> Collected data entries:
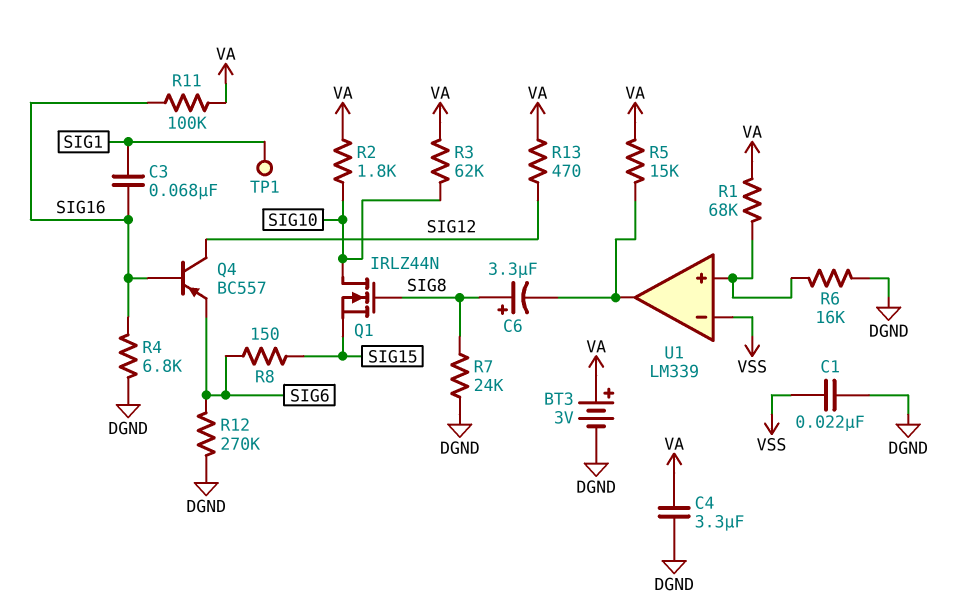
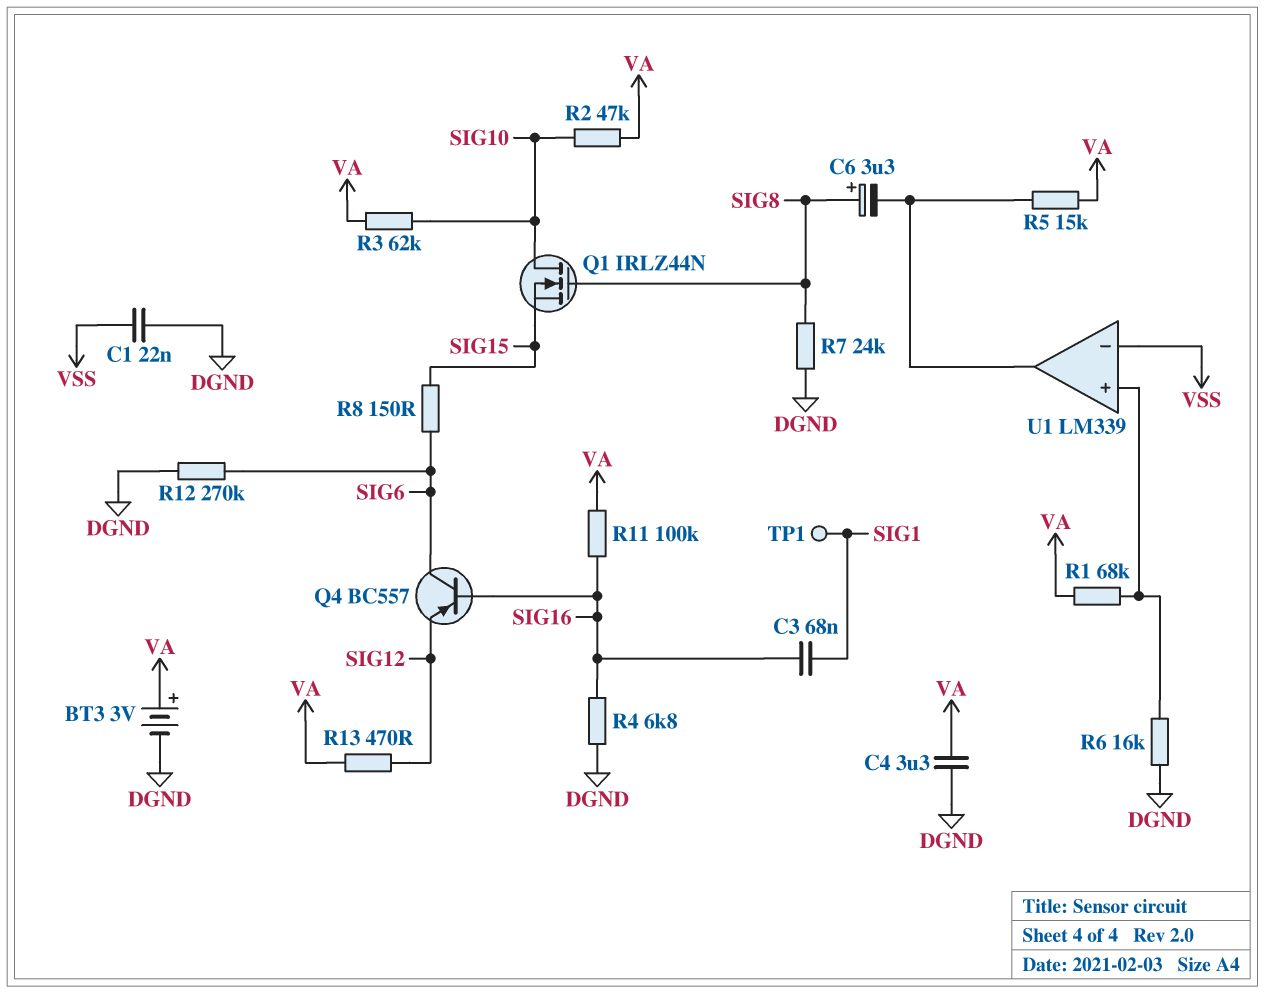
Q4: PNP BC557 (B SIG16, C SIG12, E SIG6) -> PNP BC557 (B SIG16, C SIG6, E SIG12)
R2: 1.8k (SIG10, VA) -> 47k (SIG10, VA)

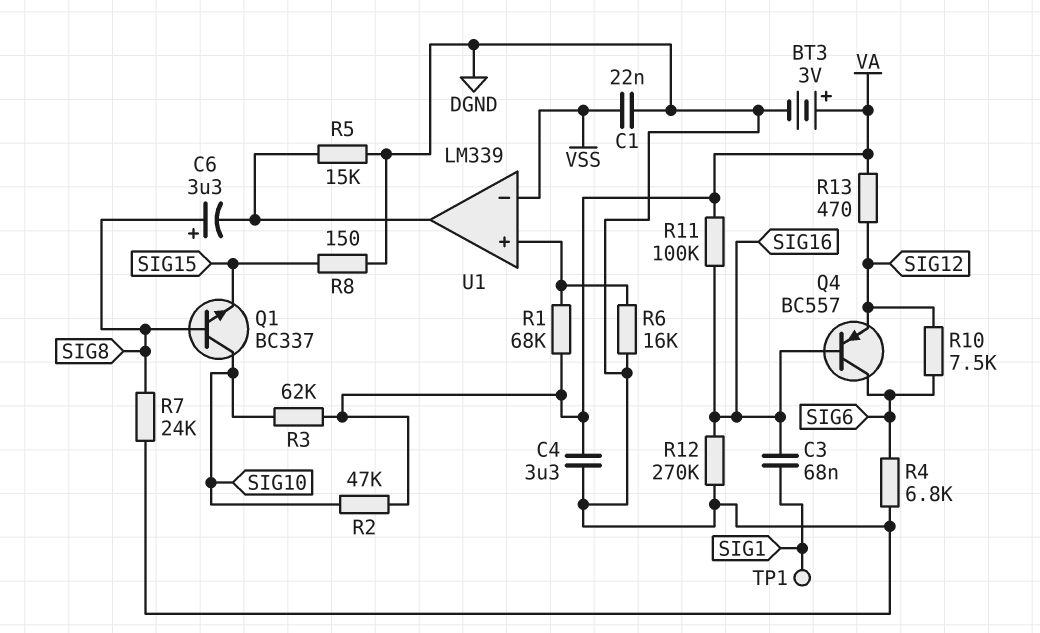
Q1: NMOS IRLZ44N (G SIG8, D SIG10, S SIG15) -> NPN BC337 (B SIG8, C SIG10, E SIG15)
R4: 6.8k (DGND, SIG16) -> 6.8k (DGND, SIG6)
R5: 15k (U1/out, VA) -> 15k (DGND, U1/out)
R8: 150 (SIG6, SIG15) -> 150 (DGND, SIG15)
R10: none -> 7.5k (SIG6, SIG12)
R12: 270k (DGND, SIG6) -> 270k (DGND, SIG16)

==

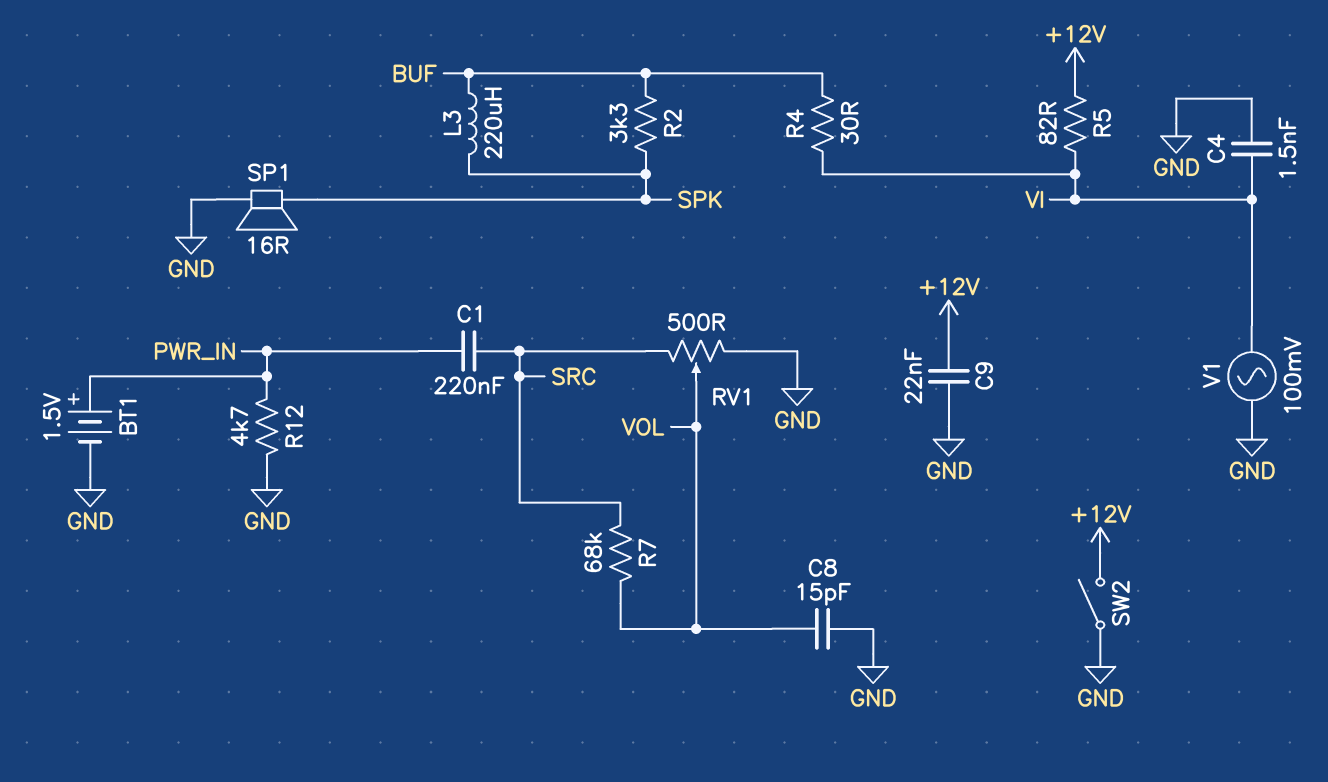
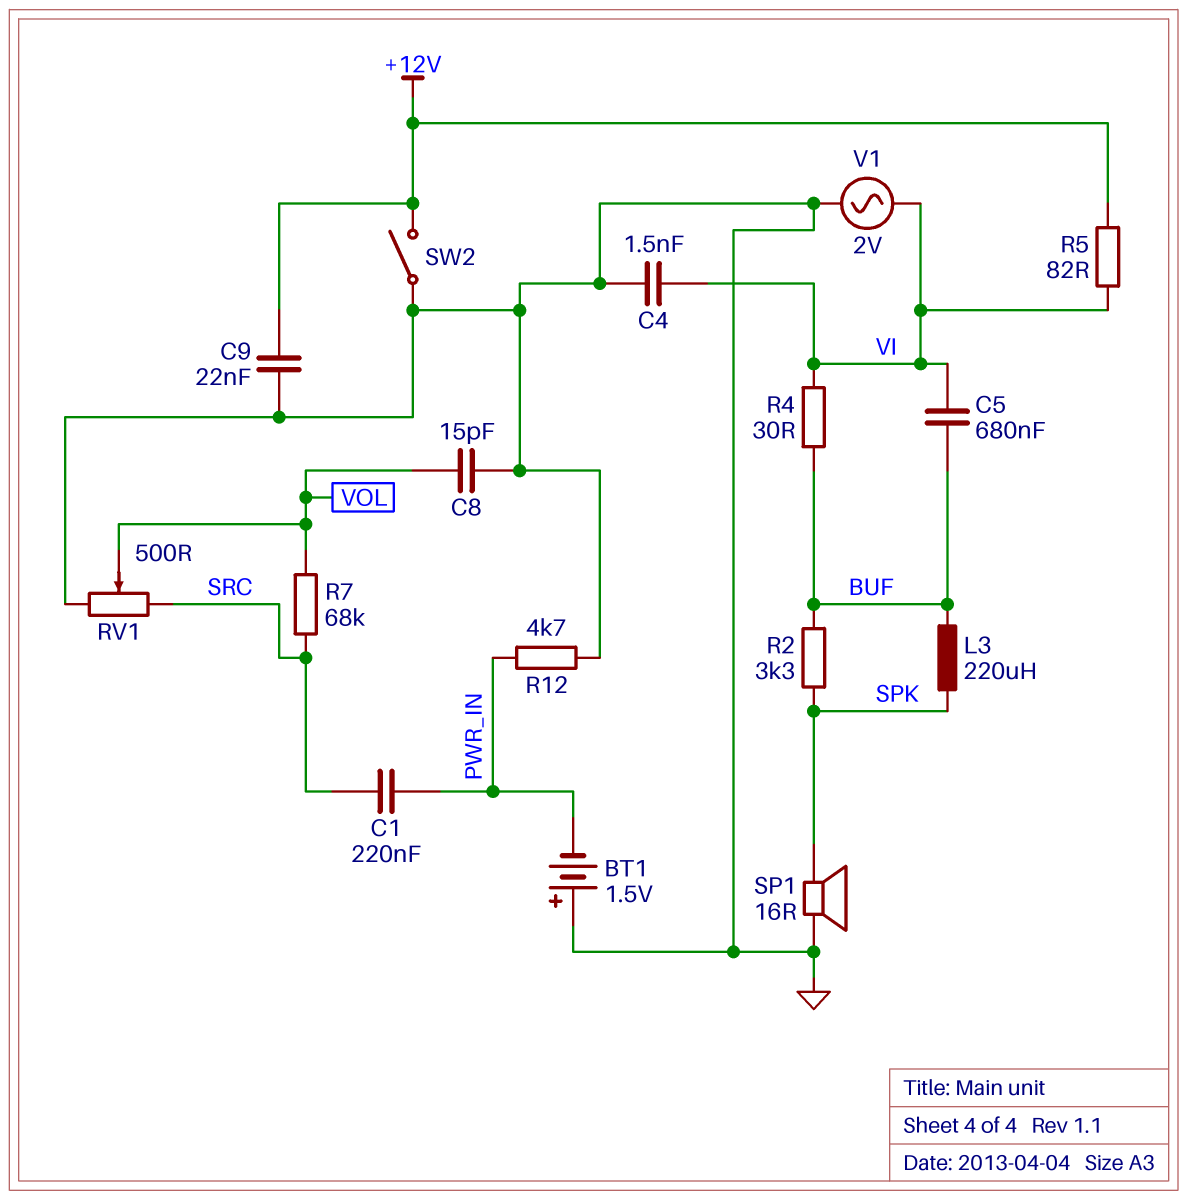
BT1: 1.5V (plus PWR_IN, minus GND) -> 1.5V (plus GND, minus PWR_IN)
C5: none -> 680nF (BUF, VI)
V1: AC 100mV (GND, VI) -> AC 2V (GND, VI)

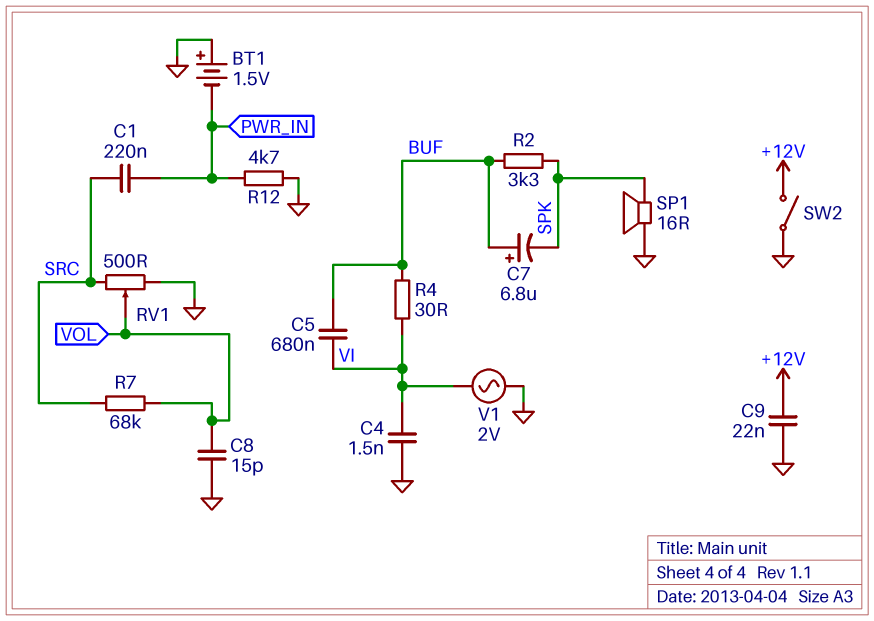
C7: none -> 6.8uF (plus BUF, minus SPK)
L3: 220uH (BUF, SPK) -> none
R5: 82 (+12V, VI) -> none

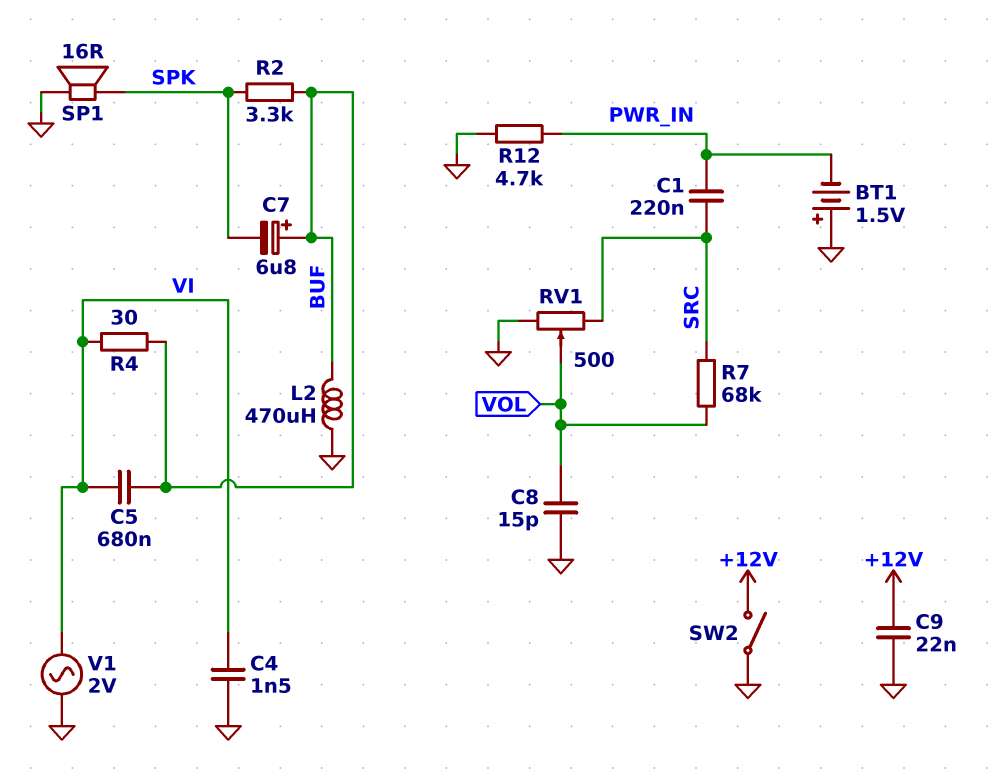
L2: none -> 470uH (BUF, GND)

* * *

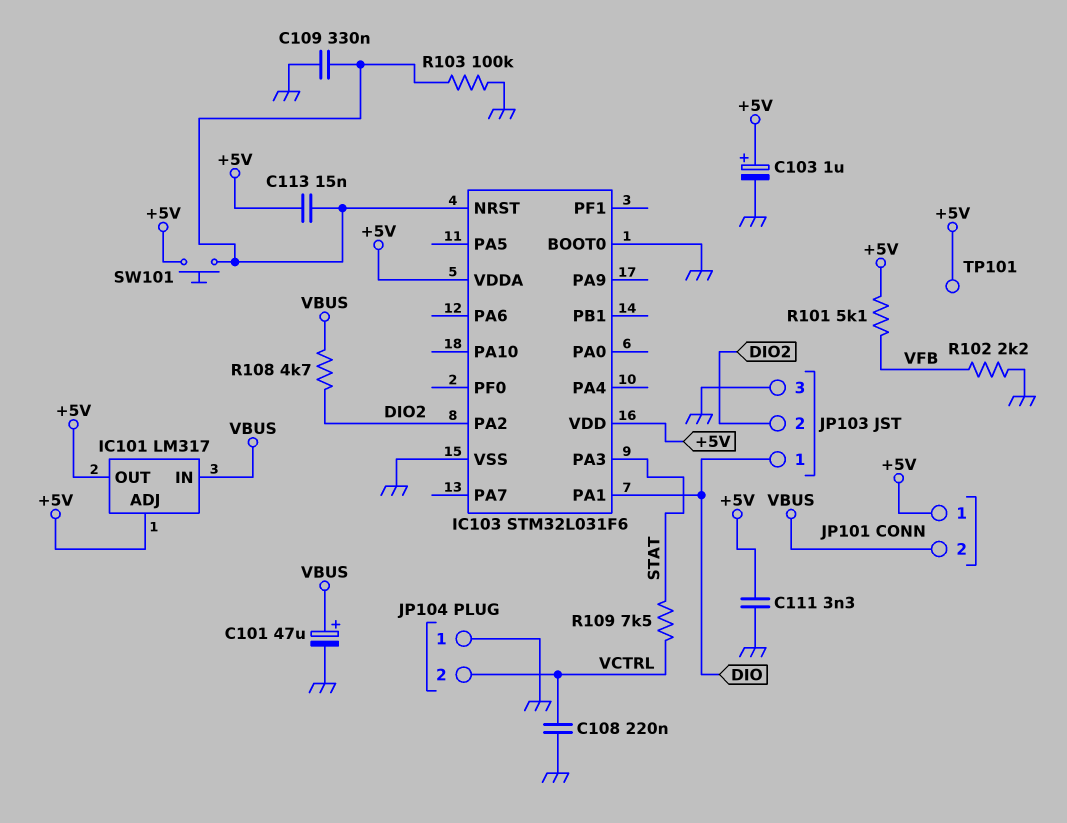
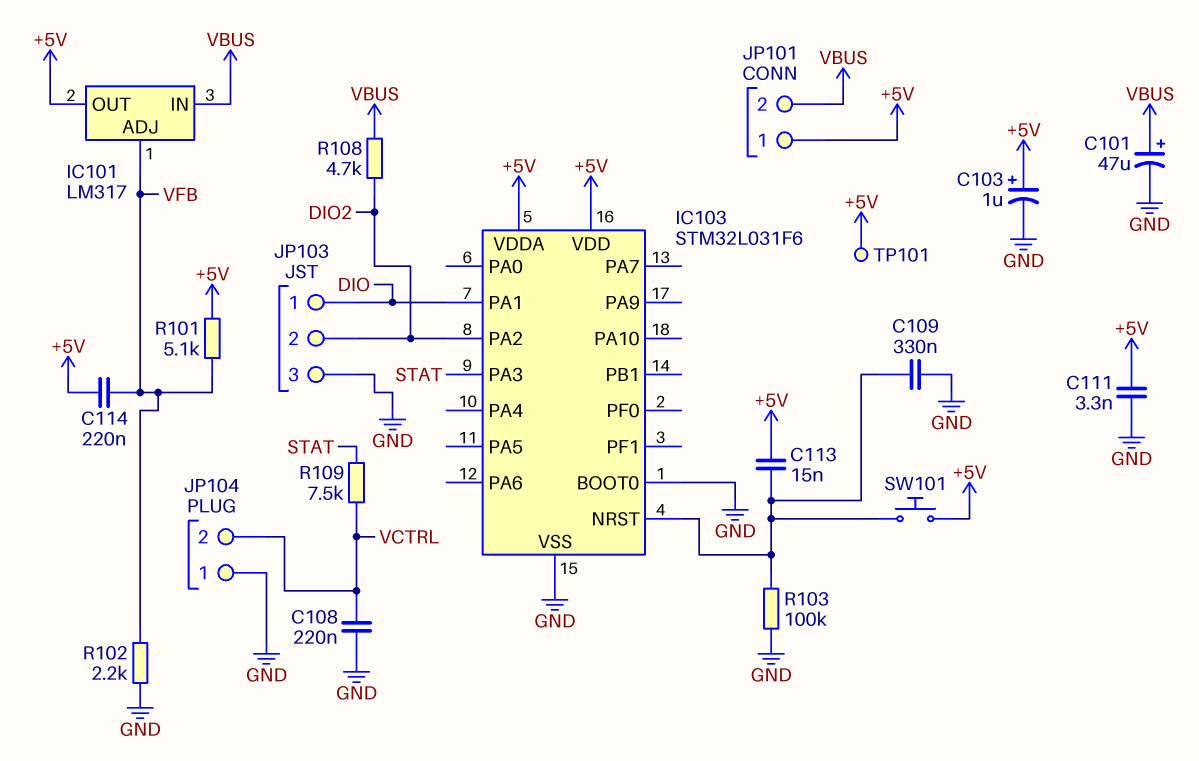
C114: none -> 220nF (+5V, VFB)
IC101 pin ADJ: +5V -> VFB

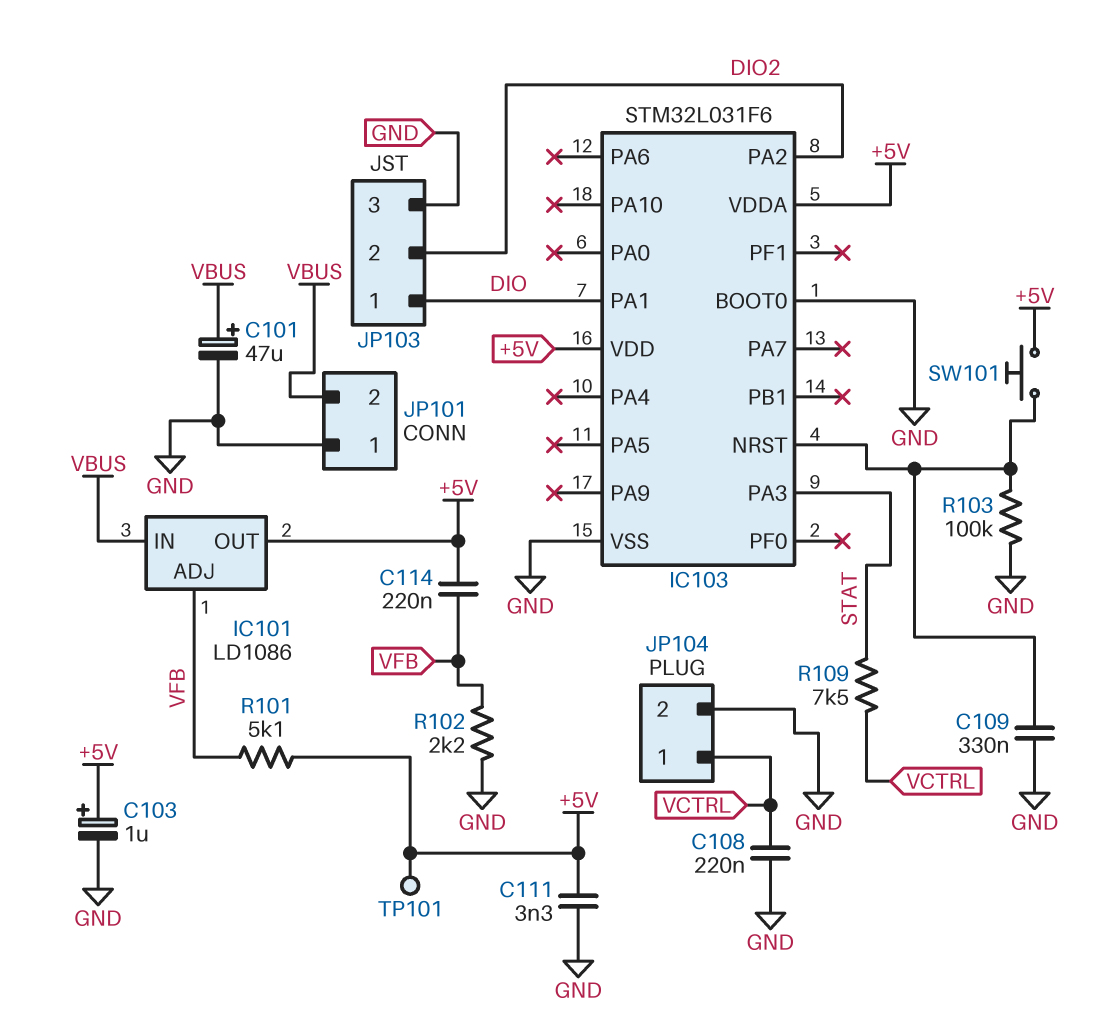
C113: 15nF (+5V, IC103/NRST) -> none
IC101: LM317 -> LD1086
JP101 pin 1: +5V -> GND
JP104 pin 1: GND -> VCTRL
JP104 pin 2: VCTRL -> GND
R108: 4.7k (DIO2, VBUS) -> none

> Activity:
Every line above that holds the word "DGND" needs to be copied.

> Output for this exercise:
R4: 6.8k (DGND, SIG16) -> 6.8k (DGND, SIG6)
R5: 15k (U1/out, VA) -> 15k (DGND, U1/out)
R8: 150 (SIG6, SIG15) -> 150 (DGND, SIG15)
R12: 270k (DGND, SIG6) -> 270k (DGND, SIG16)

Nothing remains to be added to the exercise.